» EXERCISE OBJECTIVE: Repeat exactly, please, the opening lines of the data below, through and including the line where "camera: 85 degrees left, 15 degrees down" sits.

[Items from a data source]
*** Block opens ***

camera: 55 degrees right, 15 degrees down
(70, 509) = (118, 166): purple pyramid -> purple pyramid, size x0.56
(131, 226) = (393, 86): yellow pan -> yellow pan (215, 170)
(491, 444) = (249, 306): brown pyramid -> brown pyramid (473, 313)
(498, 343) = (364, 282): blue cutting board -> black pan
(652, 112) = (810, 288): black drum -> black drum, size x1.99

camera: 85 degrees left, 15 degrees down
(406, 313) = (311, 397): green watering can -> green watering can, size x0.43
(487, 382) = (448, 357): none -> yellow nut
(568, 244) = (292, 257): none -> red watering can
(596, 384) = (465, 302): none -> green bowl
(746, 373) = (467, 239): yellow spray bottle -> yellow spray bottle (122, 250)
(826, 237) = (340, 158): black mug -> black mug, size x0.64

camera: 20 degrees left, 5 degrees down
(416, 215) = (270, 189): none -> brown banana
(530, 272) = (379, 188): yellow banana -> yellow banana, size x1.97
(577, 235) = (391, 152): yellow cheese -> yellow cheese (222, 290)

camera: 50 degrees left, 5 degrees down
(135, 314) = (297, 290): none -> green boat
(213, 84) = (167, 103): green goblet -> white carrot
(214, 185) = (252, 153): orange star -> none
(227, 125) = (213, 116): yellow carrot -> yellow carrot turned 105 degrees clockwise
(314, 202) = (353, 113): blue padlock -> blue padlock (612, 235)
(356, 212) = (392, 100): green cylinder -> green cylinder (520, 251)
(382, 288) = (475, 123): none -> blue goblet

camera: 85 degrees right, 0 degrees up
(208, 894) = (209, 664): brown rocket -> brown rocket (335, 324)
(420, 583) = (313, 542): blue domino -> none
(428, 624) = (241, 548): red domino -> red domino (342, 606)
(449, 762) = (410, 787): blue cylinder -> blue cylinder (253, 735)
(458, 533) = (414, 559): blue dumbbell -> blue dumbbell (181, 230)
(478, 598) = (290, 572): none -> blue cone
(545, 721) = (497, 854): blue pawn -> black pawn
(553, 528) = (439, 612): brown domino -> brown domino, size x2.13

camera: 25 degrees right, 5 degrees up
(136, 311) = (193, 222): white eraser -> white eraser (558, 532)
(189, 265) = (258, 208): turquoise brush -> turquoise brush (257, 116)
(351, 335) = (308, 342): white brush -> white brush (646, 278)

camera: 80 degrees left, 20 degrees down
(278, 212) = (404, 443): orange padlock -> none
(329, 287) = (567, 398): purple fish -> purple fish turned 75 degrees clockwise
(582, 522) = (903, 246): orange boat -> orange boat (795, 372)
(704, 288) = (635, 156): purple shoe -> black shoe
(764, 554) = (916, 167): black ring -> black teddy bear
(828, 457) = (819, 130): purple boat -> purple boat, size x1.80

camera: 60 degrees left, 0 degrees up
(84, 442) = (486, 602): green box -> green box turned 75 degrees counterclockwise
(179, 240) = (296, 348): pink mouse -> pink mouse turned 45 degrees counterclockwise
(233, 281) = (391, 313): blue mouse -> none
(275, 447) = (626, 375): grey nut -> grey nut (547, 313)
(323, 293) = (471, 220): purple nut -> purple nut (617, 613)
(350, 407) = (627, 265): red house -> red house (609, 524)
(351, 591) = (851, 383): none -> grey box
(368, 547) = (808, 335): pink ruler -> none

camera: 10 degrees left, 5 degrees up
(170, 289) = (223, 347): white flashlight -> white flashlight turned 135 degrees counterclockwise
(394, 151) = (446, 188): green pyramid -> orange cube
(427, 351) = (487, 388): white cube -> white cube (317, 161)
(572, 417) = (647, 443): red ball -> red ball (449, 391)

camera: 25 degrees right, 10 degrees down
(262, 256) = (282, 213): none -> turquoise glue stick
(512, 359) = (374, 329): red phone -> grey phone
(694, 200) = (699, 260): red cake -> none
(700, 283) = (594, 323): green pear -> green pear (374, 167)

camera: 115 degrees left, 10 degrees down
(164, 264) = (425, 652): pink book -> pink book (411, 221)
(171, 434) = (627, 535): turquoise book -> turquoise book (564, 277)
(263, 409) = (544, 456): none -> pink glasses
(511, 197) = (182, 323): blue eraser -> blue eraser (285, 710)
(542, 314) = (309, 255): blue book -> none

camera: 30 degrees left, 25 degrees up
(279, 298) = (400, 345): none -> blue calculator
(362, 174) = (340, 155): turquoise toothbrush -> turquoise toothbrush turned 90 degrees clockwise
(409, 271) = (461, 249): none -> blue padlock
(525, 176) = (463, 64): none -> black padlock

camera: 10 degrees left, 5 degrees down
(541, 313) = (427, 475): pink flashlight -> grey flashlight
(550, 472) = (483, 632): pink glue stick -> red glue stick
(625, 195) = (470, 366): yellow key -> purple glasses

*** Block closes ***

» ANSWER:
camera: 55 degrees right, 15 degrees down
(70, 509) = (118, 166): purple pyramid -> purple pyramid, size x0.56
(131, 226) = (393, 86): yellow pan -> yellow pan (215, 170)
(491, 444) = (249, 306): brown pyramid -> brown pyramid (473, 313)
(498, 343) = (364, 282): blue cutting board -> black pan
(652, 112) = (810, 288): black drum -> black drum, size x1.99

camera: 85 degrees left, 15 degrees down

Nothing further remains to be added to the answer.